▶ **Problem to solve**
Say how many lines in this listing include the word "black", with no other words in the reply.

▶ **Data for analysis**
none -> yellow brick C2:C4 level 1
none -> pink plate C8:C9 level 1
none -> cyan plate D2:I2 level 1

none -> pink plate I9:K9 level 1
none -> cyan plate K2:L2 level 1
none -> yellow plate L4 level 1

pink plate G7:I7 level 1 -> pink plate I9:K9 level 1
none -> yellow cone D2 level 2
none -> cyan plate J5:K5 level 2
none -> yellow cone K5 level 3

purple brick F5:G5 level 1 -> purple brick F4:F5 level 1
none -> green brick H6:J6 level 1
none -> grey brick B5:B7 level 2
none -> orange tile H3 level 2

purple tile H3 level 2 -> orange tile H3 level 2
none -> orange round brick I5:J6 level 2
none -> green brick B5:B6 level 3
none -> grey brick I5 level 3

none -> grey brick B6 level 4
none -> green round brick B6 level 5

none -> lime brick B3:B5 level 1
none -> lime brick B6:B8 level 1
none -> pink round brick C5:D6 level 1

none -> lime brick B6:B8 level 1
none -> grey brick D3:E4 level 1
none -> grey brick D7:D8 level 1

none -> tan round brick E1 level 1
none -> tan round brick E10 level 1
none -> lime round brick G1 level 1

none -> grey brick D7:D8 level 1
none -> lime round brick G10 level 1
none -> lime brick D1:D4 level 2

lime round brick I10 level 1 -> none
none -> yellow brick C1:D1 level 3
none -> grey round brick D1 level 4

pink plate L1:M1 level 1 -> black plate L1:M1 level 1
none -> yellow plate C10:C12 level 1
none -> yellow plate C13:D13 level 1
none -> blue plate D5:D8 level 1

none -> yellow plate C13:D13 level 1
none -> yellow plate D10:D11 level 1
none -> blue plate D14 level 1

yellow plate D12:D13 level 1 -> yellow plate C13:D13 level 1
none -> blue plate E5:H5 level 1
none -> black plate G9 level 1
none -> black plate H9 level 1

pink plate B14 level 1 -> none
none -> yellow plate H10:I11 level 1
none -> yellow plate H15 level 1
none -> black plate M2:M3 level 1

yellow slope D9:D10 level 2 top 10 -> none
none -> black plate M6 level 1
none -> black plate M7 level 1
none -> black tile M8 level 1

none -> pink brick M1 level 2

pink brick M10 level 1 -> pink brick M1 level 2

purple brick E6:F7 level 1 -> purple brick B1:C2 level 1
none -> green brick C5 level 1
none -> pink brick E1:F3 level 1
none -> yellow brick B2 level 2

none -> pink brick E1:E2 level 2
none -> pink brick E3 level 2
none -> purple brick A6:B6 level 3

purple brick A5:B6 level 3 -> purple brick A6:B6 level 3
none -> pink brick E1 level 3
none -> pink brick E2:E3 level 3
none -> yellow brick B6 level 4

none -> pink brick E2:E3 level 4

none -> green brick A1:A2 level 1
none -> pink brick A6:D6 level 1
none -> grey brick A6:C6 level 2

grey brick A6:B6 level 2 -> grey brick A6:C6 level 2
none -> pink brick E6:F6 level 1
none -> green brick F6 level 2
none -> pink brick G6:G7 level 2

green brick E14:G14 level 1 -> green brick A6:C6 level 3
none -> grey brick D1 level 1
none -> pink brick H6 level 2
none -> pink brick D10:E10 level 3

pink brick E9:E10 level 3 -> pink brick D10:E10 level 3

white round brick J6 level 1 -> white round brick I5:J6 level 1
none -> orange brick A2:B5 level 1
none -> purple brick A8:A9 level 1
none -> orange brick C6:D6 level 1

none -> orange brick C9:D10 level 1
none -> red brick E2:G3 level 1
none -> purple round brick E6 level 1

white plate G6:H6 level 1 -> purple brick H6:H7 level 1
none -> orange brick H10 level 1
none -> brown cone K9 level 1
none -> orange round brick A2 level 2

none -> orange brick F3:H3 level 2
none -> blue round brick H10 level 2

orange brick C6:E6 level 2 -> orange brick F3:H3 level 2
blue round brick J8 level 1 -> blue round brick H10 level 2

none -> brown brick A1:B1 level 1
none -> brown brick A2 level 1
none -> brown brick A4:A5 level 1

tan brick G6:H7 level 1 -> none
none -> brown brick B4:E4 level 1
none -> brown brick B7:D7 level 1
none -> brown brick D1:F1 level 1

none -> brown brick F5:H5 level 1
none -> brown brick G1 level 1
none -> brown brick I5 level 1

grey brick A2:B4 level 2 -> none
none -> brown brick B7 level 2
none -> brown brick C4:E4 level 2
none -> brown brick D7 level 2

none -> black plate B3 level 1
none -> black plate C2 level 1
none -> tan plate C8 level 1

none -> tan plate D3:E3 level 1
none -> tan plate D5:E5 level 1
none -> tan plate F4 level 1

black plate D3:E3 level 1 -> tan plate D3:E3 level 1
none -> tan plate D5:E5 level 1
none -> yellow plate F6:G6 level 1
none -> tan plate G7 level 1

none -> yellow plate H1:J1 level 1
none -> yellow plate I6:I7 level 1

▶ **Exercise solution**
10